Task details ▸
In the records below, repeat exactly the lines between the line holding "S4: button (NET3, VS) -> button (NET8, VS)" and the line holding "C5: none -> 47uF (NET4, VS)", inclusive, and drop the pictures.

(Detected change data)
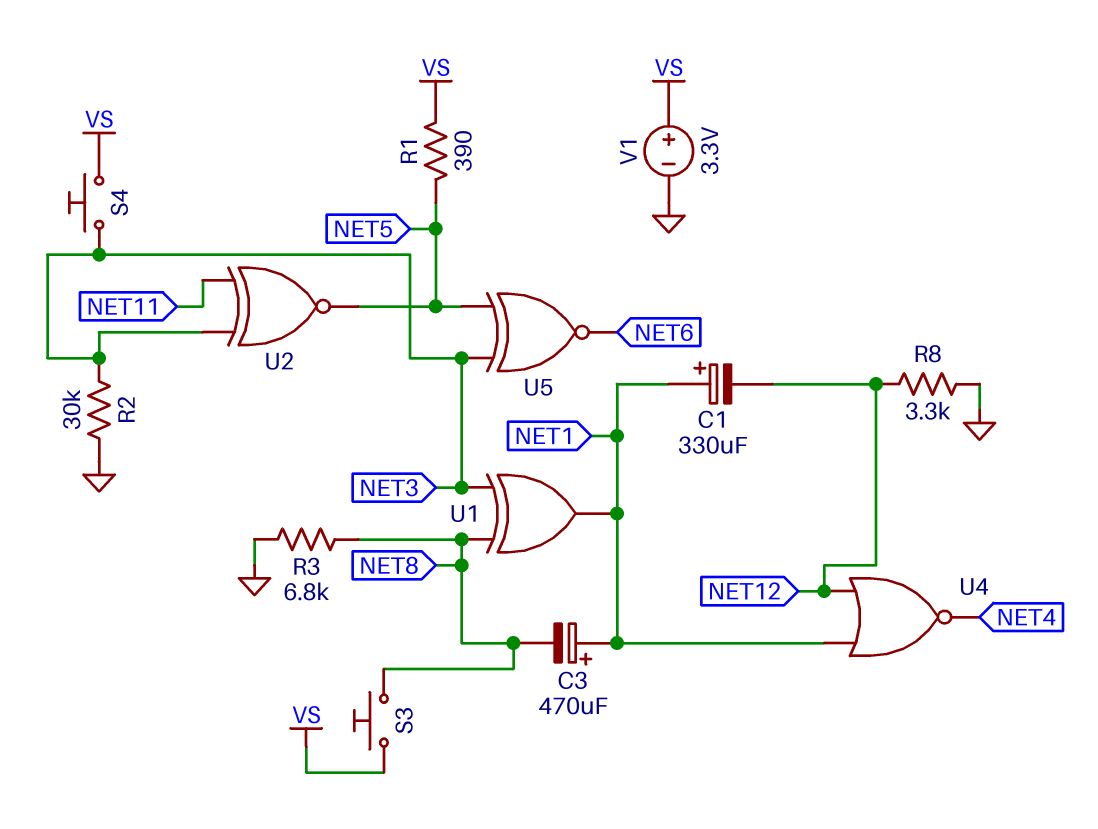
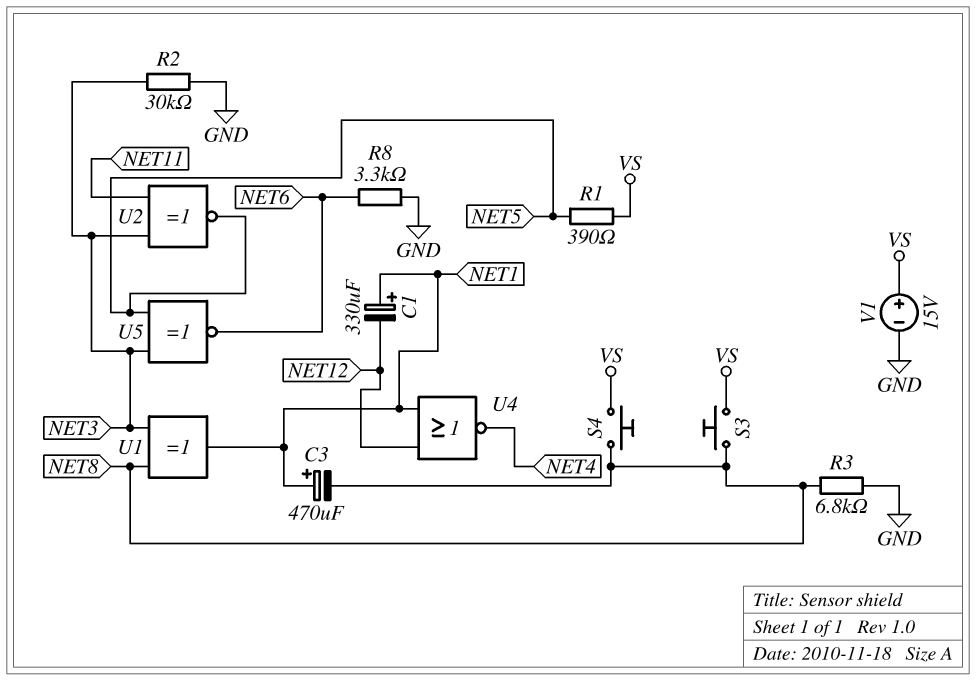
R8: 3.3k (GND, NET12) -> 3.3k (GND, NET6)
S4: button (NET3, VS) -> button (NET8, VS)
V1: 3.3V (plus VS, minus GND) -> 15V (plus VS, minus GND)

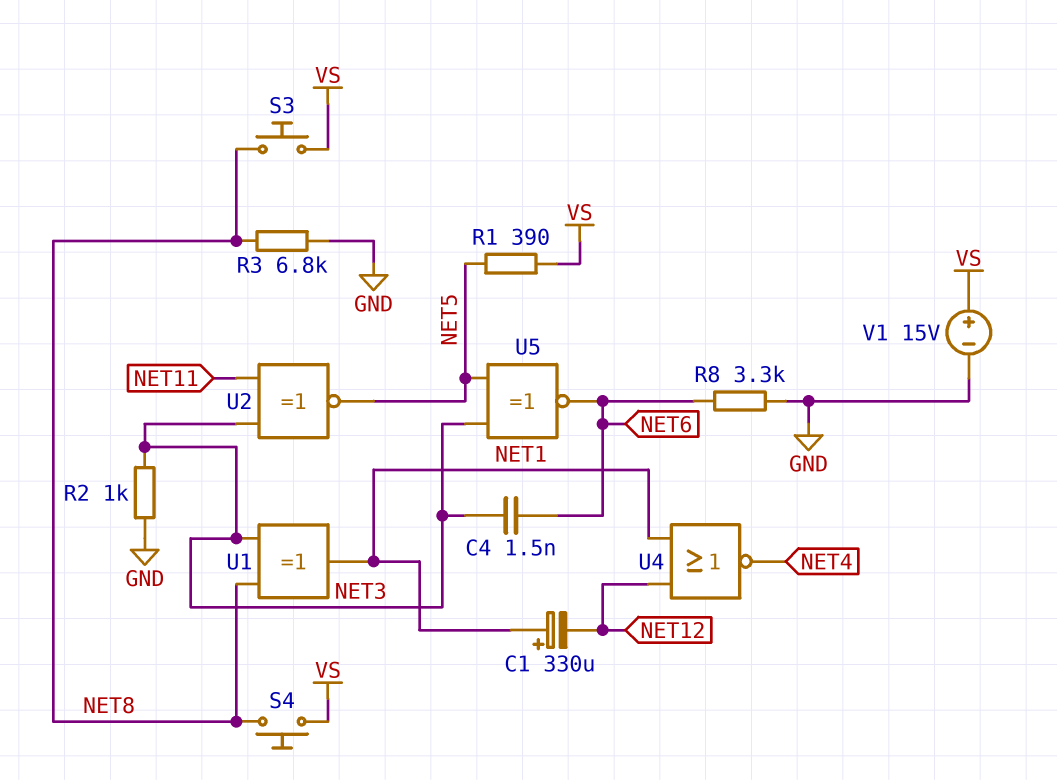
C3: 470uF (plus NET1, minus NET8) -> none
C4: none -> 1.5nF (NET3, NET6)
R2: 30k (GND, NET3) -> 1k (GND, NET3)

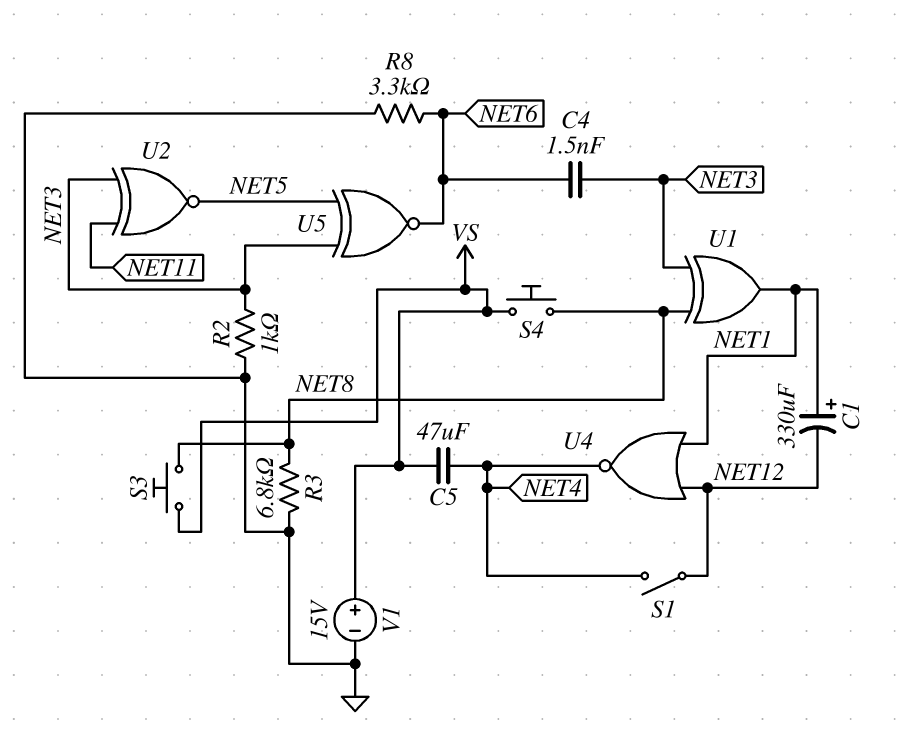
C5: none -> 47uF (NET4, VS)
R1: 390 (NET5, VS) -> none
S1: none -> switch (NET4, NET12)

...

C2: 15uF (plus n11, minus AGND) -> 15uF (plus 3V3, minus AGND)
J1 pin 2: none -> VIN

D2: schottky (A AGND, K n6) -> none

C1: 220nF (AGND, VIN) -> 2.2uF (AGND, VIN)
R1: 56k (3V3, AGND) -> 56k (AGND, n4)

Task output ▸
S4: button (NET3, VS) -> button (NET8, VS)
V1: 3.3V (plus VS, minus GND) -> 15V (plus VS, minus GND)

C3: 470uF (plus NET1, minus NET8) -> none
C4: none -> 1.5nF (NET3, NET6)
R2: 30k (GND, NET3) -> 1k (GND, NET3)

C5: none -> 47uF (NET4, VS)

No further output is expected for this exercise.